Within the data that follows, set down exactly the lines from the one containing "camera: 80 degrees left, 30 degrees up" through the one containing "(330, 134) = (200, 274): turquoise", both ends included.

> _Records_:
□ □ □ □
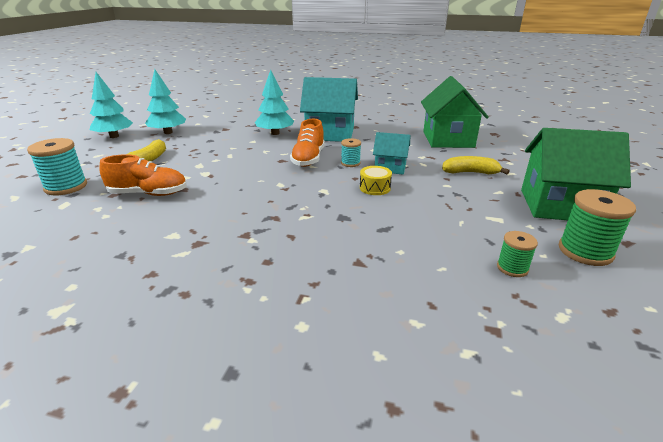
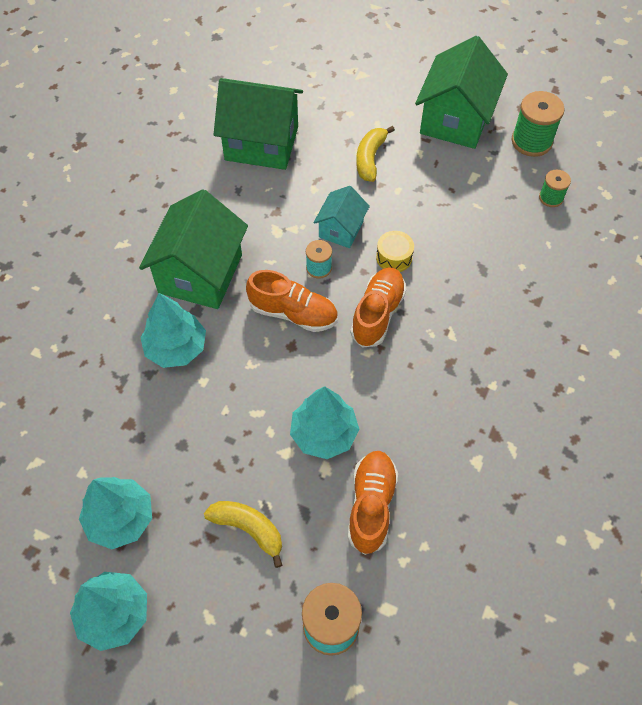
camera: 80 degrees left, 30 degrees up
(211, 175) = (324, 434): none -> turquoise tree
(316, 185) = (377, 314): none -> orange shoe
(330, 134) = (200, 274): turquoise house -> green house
□ □ □ □
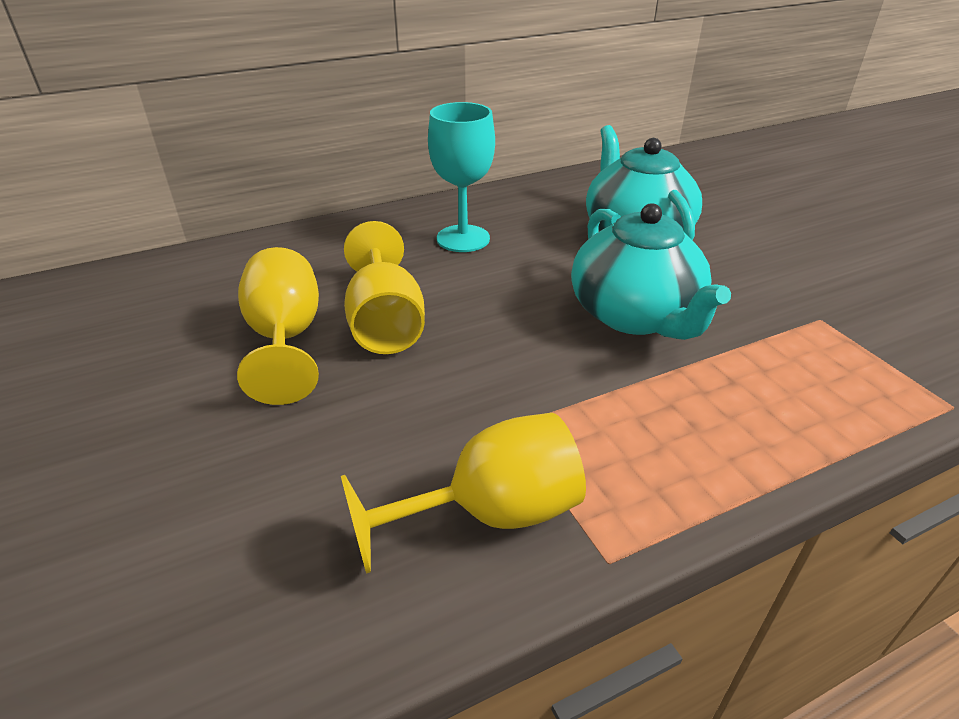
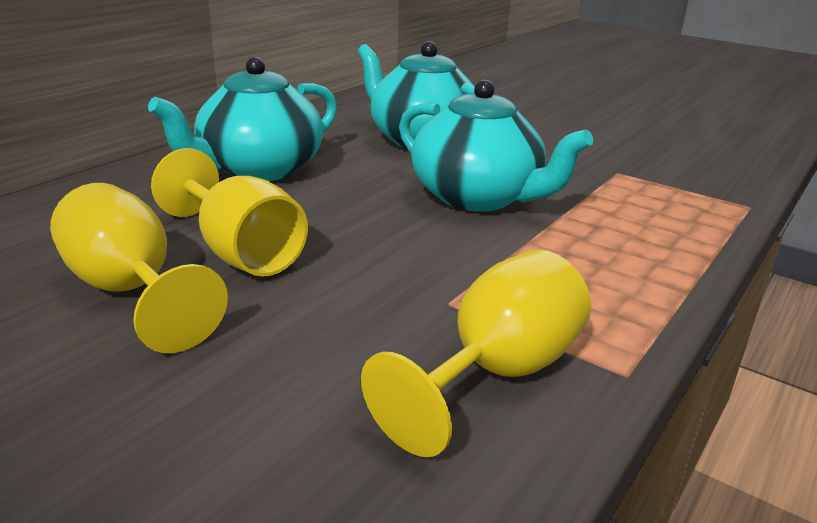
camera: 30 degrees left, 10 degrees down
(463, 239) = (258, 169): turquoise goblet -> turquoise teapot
□ □ □ □
> _Task response_:
camera: 80 degrees left, 30 degrees up
(211, 175) = (324, 434): none -> turquoise tree
(316, 185) = (377, 314): none -> orange shoe
(330, 134) = (200, 274): turquoise house -> green house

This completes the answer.